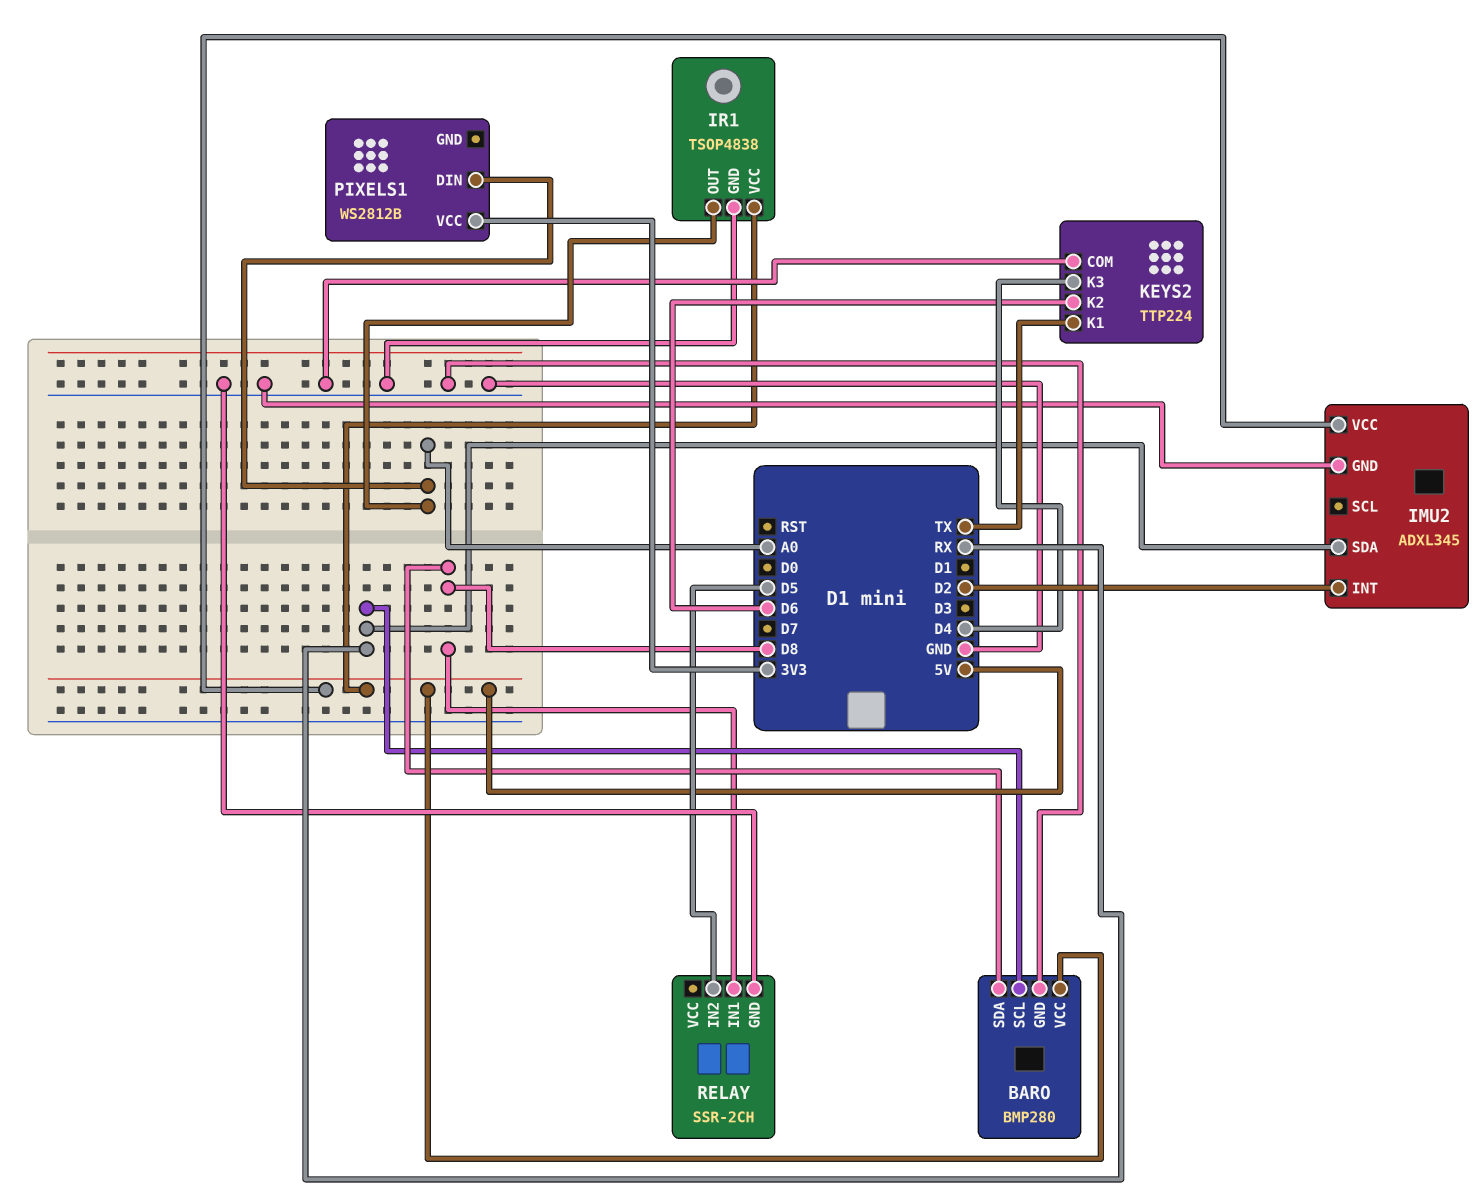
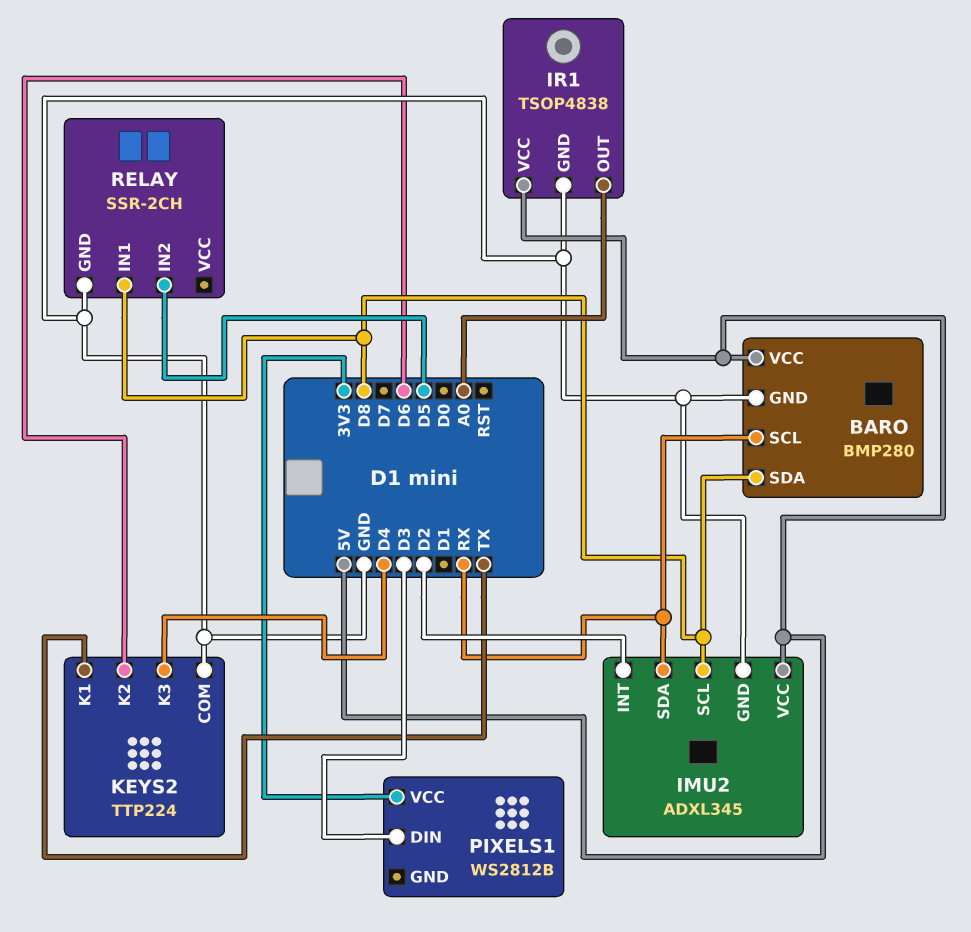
IMU2 pin SCL: none -> D8
PIXELS1 pin DIN: A0 -> D3

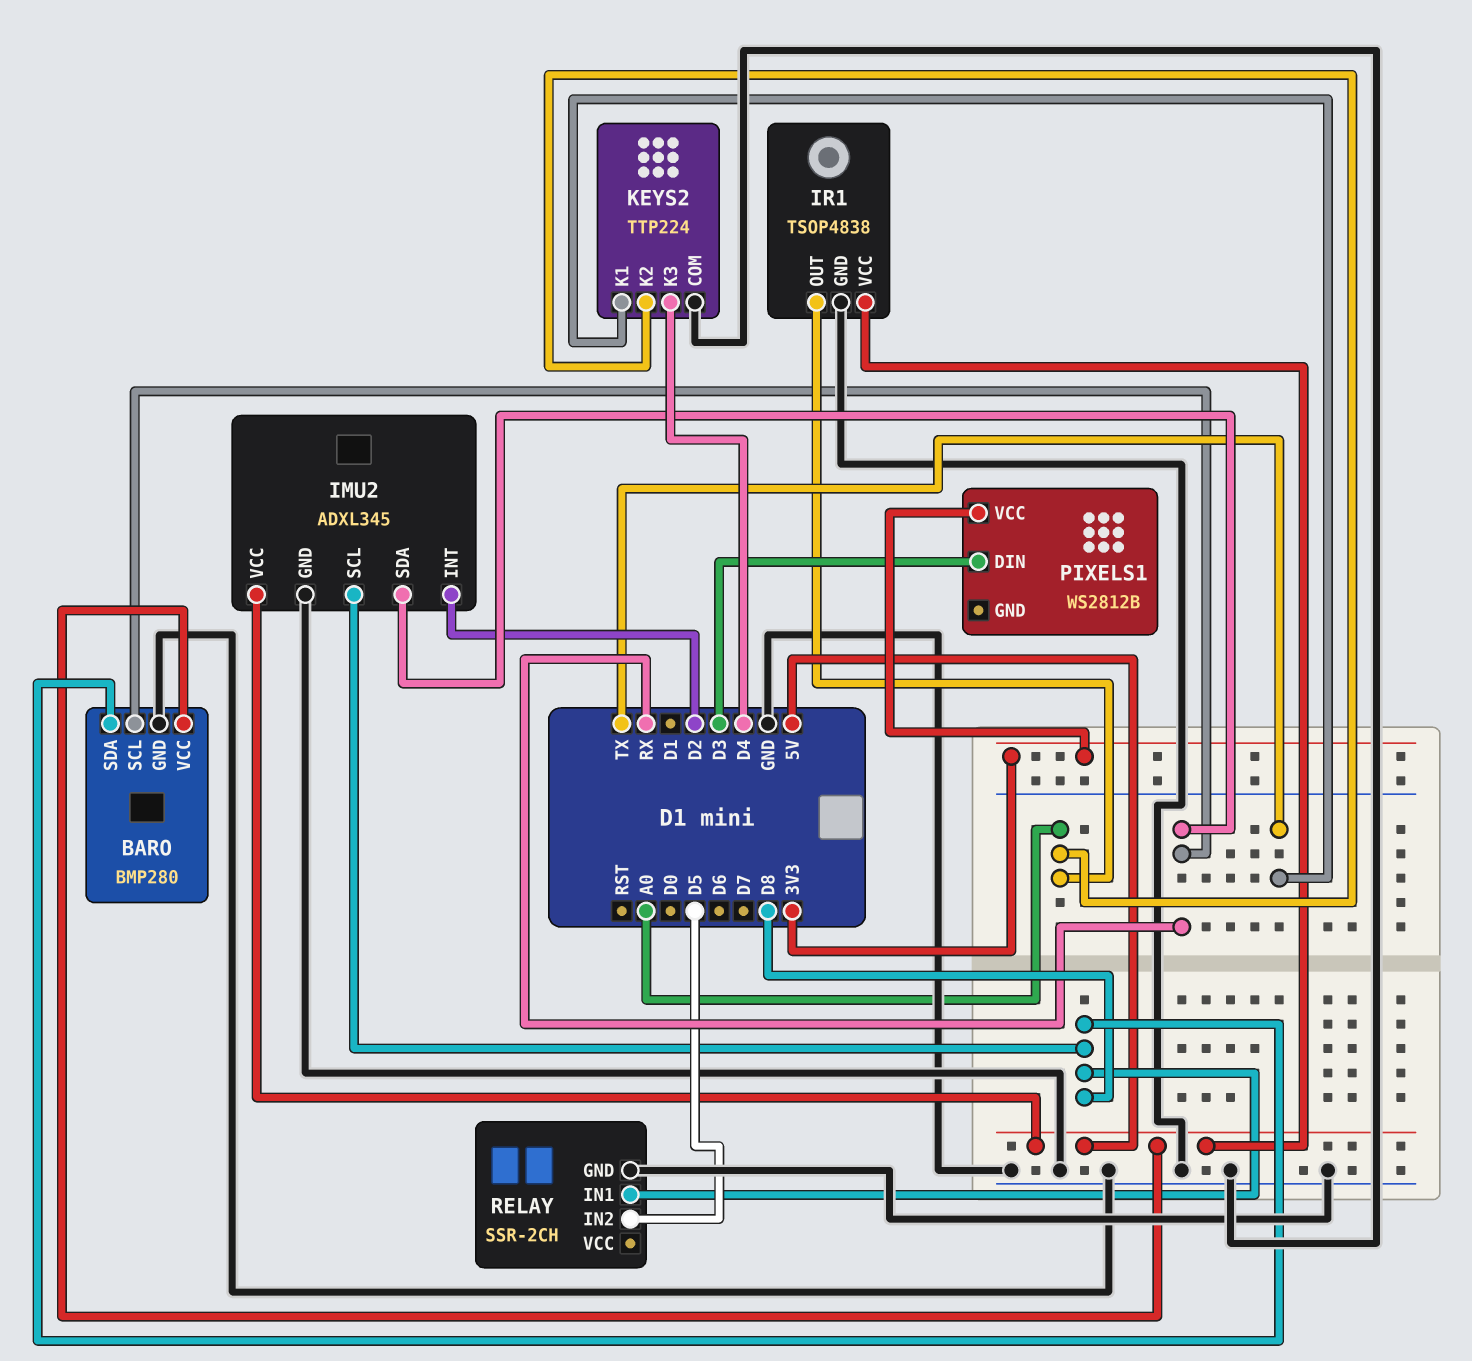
KEYS2 pin K2: D6 -> A0

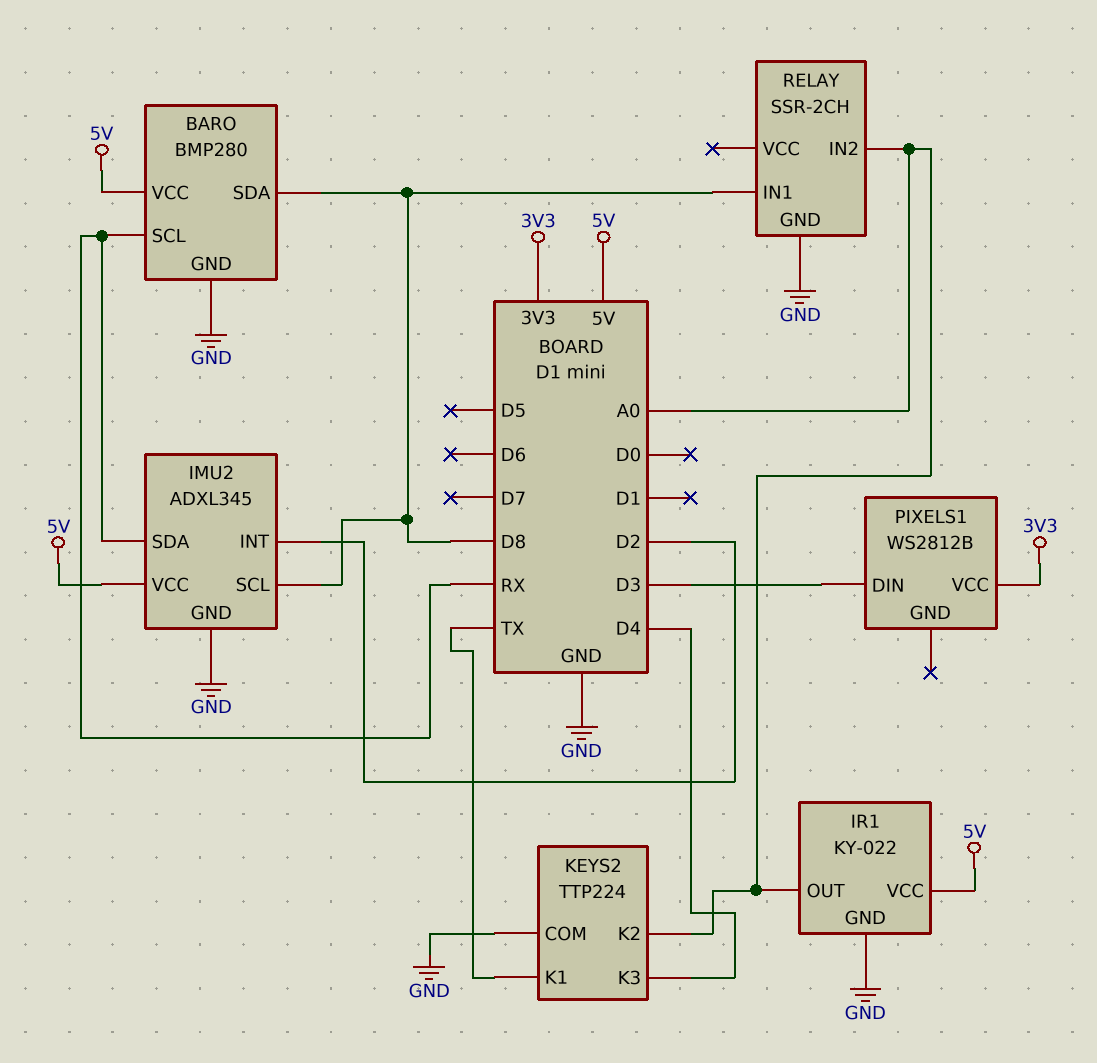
IR1: TSOP4838 -> KY-022
RELAY pin IN2: D5 -> A0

== Problem to work on ==
What you return must match the records line for line, with the pictures left out.

== Output for this exercise ==
IMU2 pin SCL: none -> D8
PIXELS1 pin DIN: A0 -> D3

KEYS2 pin K2: D6 -> A0

IR1: TSOP4838 -> KY-022
RELAY pin IN2: D5 -> A0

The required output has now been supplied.